Entries provided =
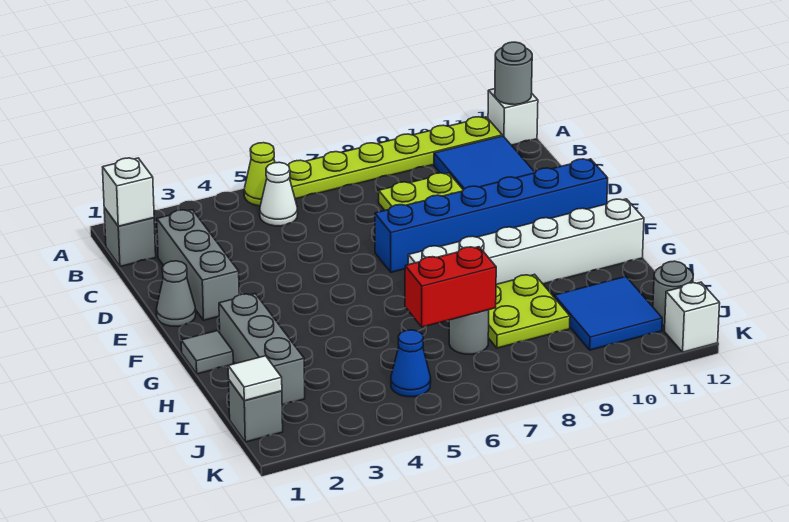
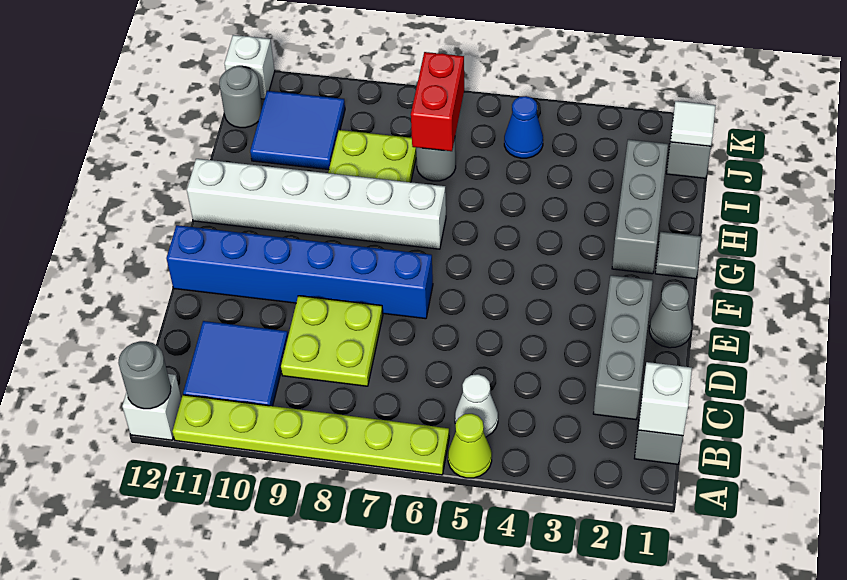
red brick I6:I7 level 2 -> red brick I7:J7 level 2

---

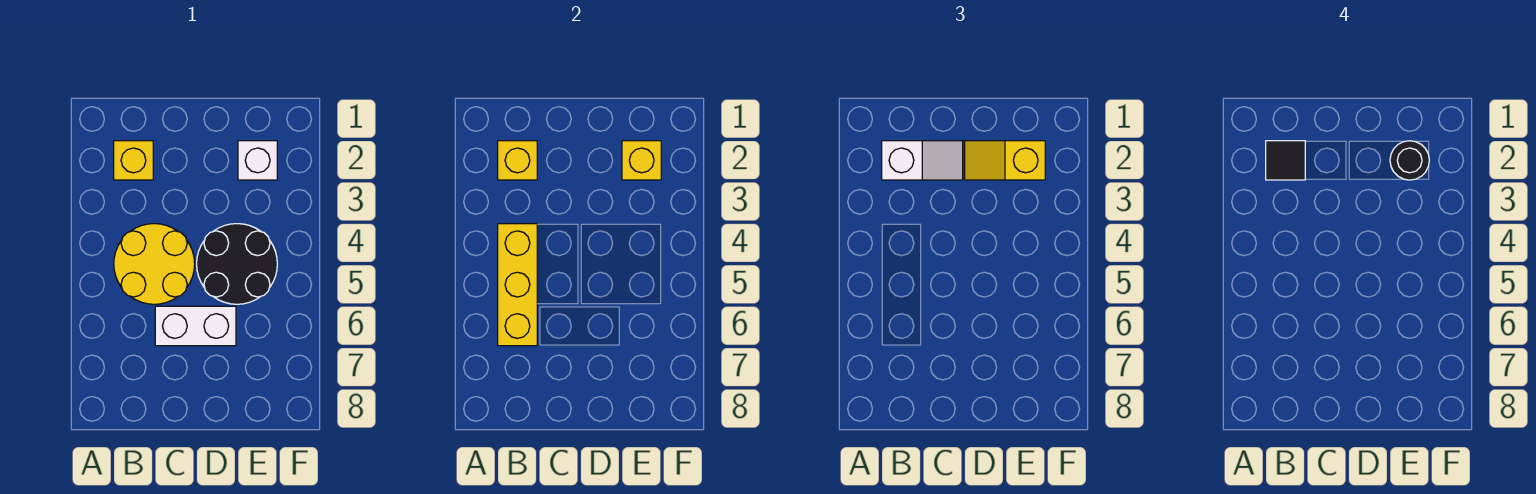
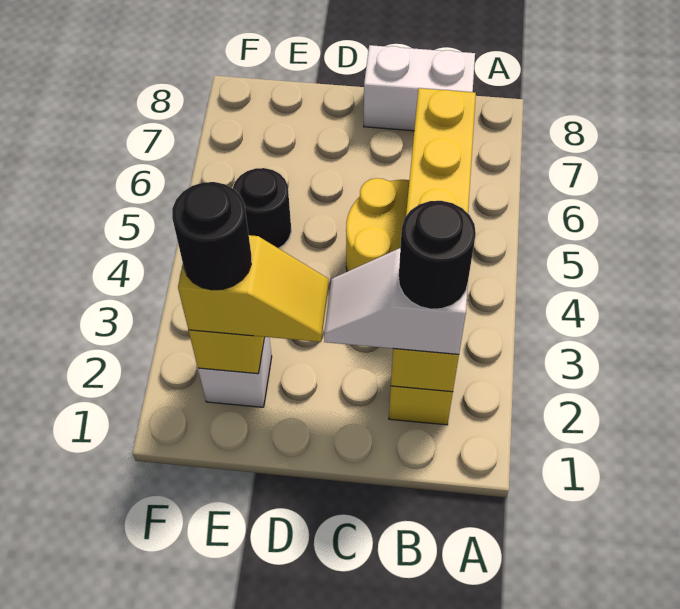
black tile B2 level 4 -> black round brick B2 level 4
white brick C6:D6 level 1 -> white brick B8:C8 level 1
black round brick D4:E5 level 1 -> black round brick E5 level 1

--

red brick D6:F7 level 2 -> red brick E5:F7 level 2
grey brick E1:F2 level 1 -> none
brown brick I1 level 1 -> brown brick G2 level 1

Work instruction =
Show all lines from the entries that hold "round".

Result =
black tile B2 level 4 -> black round brick B2 level 4
black round brick D4:E5 level 1 -> black round brick E5 level 1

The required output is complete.